Data to examine START
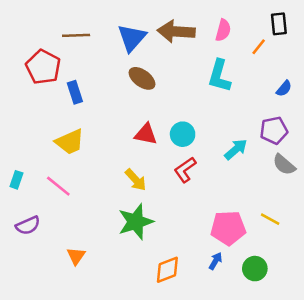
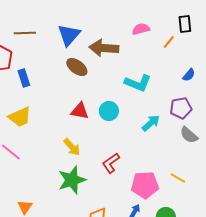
pink semicircle: (223, 30) -> (141, 29), turned -120
brown arrow: (176, 31) -> (104, 48), moved
cyan L-shape: (219, 76) -> (138, 83), moved, turned -84
red L-shape: (185, 170) -> (111, 163), moved

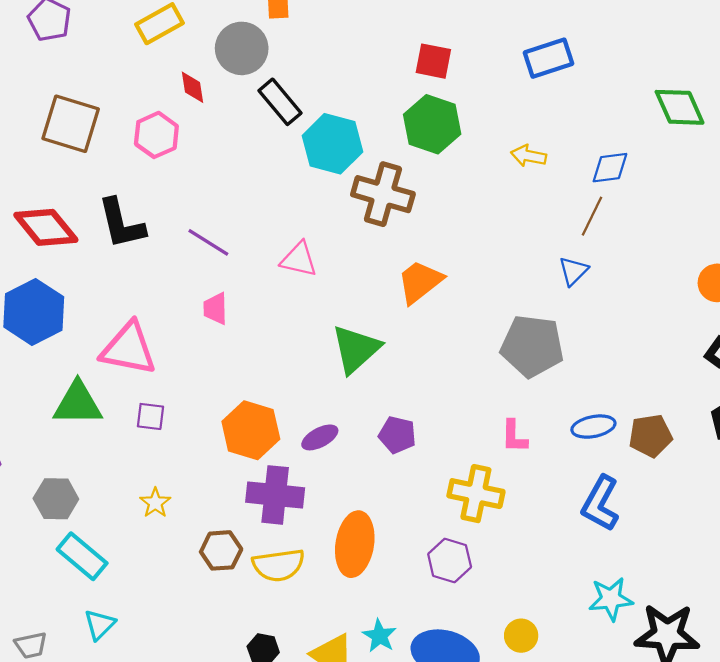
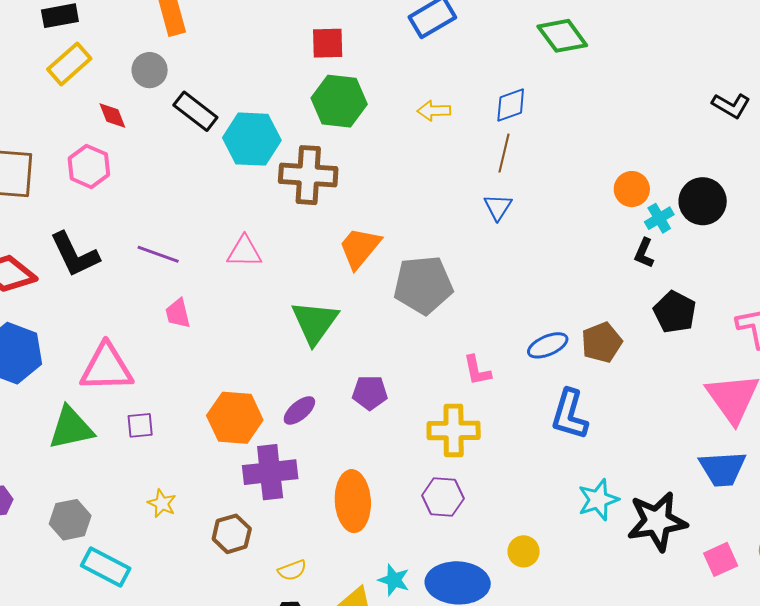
gray circle: (242, 48) -> (150, 70), size x0.7
gray pentagon: (532, 346) -> (423, 285), moved
yellow semicircle: (279, 565) -> (292, 570), moved, size x0.6

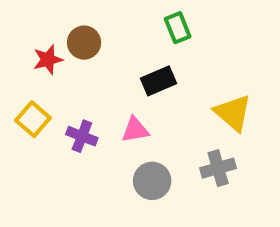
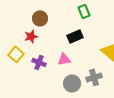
red star: (48, 60) -> (31, 36), moved
gray cross: (218, 168) -> (94, 77), moved

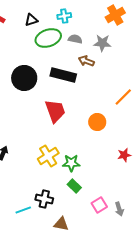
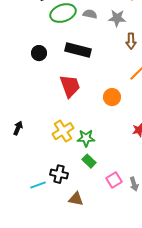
brown arrow: (86, 61) -> (131, 41), moved, turned -112
black circle: (24, 78) -> (39, 53), size x0.6

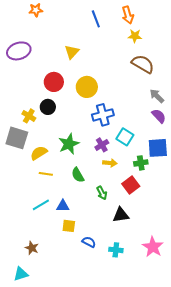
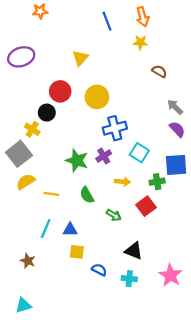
yellow star: (135, 36) -> (140, 42), moved
brown semicircle: (143, 64) -> (159, 71), size x0.6
black circle: (48, 107) -> (47, 113), moved
gray square: (17, 138) -> (19, 154), turned 35
green star: (69, 144) -> (77, 160), turned -30
purple cross: (102, 145) -> (104, 156), moved
yellow semicircle: (39, 153) -> (26, 182), moved
green arrow: (102, 193) -> (114, 215), turned -32
cyan line: (41, 205) -> (46, 228), turned -36
black triangle: (121, 215) -> (134, 251), moved, turned 30
brown star: (32, 248) -> (28, 261), moved

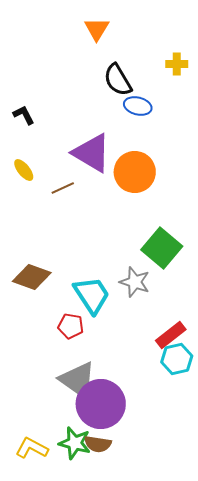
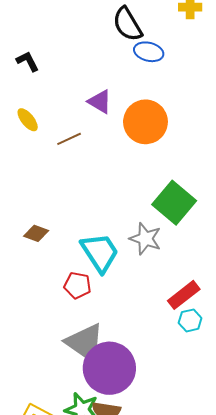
purple triangle: (92, 153) -> (100, 102), size x0.6
brown diamond: (32, 277) -> (36, 233), size x0.6
cyan hexagon: (177, 359) -> (190, 320), size x0.7

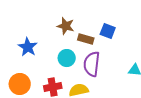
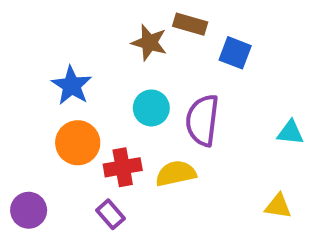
brown rectangle: (86, 39) -> (190, 24), moved
orange circle: (20, 84) -> (78, 143), moved

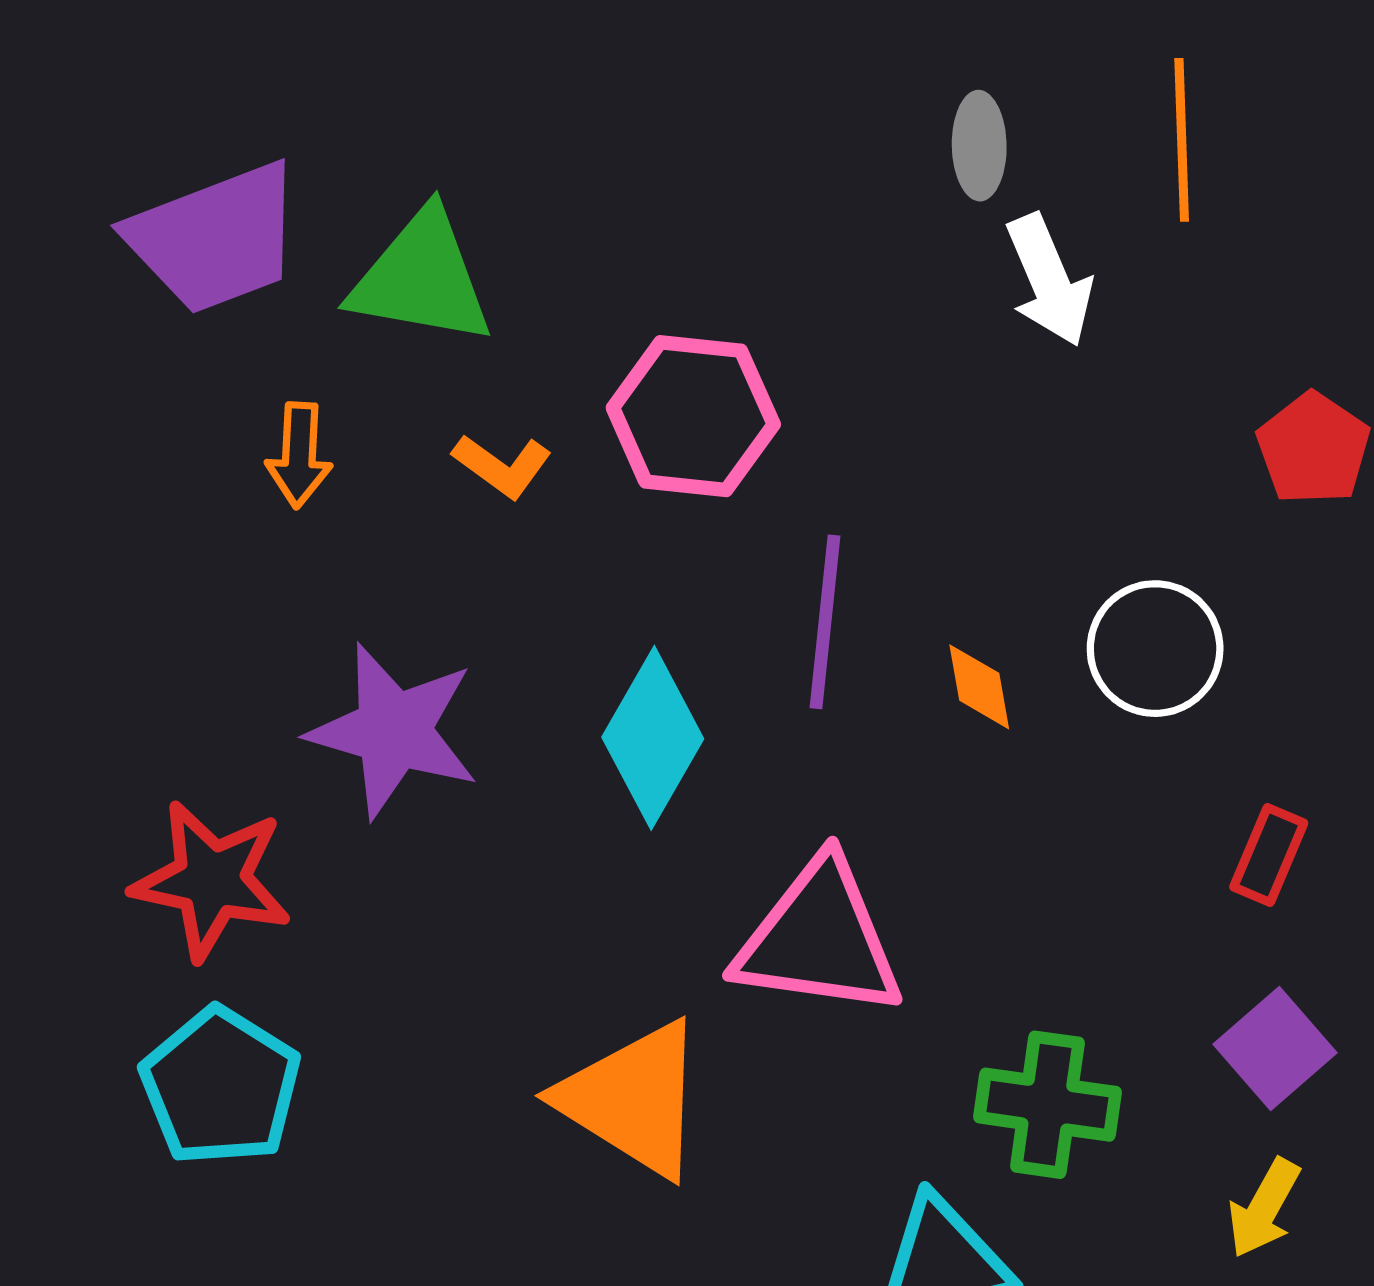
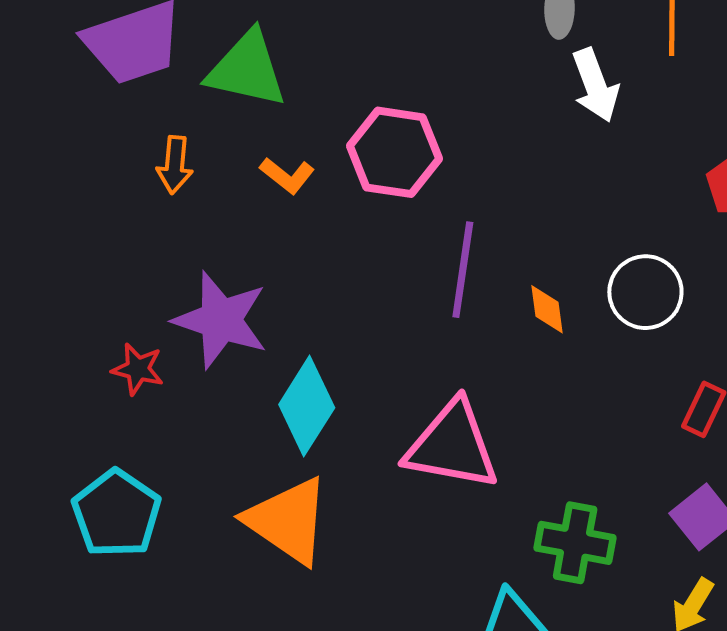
cyan diamond: (653, 738) -> (307, 406), moved
red star: (212, 880) -> (138, 369), moved, size x0.6
orange triangle: (633, 1099) -> (288, 521), moved

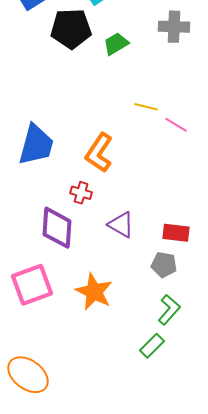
Data to examine END
Your instructions: Every line above with the string "cross" in it needs to be copied.

Written response:
gray cross: (218, 168) -> (94, 77), moved
purple cross: (102, 145) -> (104, 156), moved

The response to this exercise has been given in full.